- About this exercise
In the entries below, find the line with "orange carrot [566,343,616,419]" and the line with "none -> red bowl [317,167,392,222]". Reproduce those two lines and every line between them exactly, and nothing more.

- Coordinate-based object records
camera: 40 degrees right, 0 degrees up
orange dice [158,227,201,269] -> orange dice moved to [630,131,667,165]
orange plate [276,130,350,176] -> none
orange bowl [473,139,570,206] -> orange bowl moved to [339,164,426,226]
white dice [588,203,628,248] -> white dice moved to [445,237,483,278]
--
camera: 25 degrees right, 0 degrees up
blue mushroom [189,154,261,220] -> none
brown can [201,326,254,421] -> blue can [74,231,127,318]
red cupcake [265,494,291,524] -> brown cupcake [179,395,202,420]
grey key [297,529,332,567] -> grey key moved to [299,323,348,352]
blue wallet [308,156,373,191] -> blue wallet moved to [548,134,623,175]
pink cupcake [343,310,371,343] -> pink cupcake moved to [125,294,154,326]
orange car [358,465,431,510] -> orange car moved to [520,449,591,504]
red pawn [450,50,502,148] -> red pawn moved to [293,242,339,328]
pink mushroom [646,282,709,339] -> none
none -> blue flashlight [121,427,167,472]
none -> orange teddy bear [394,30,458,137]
* * *
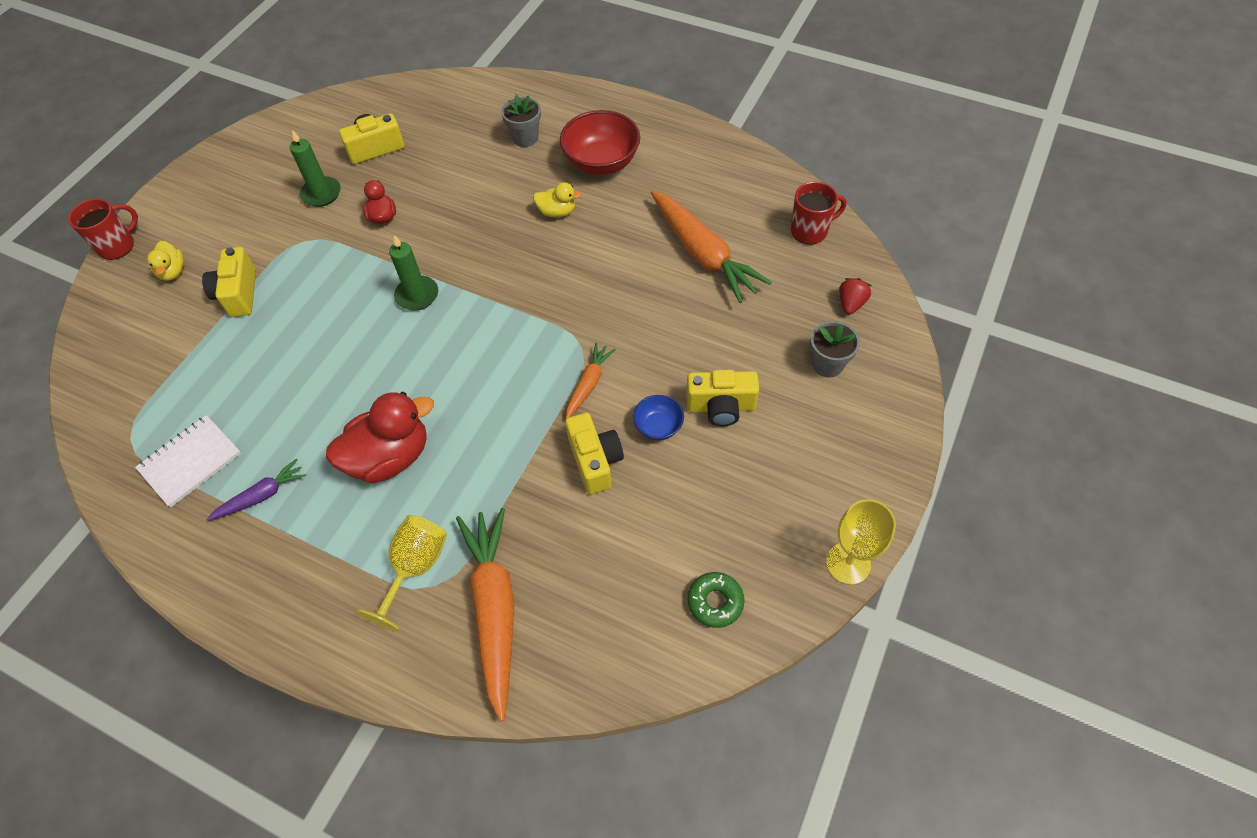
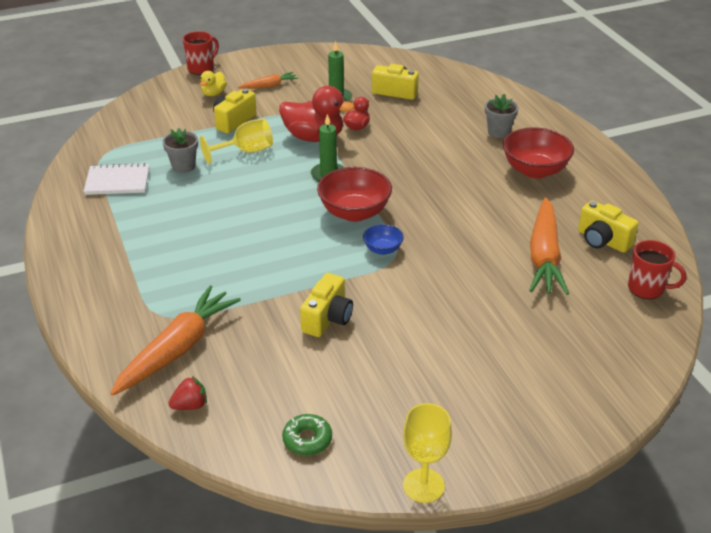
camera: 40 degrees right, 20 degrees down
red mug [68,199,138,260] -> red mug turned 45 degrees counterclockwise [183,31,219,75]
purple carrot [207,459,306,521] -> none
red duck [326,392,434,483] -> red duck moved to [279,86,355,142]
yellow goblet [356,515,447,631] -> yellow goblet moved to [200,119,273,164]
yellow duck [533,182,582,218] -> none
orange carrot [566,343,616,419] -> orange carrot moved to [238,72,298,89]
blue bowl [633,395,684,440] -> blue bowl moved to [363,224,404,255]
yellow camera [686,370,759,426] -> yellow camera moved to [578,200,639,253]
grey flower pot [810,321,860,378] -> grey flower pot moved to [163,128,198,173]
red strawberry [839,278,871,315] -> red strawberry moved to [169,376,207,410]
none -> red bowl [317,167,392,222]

- Finished exercise
orange carrot [566,343,616,419] -> orange carrot moved to [238,72,298,89]
blue bowl [633,395,684,440] -> blue bowl moved to [363,224,404,255]
yellow camera [686,370,759,426] -> yellow camera moved to [578,200,639,253]
grey flower pot [810,321,860,378] -> grey flower pot moved to [163,128,198,173]
red strawberry [839,278,871,315] -> red strawberry moved to [169,376,207,410]
none -> red bowl [317,167,392,222]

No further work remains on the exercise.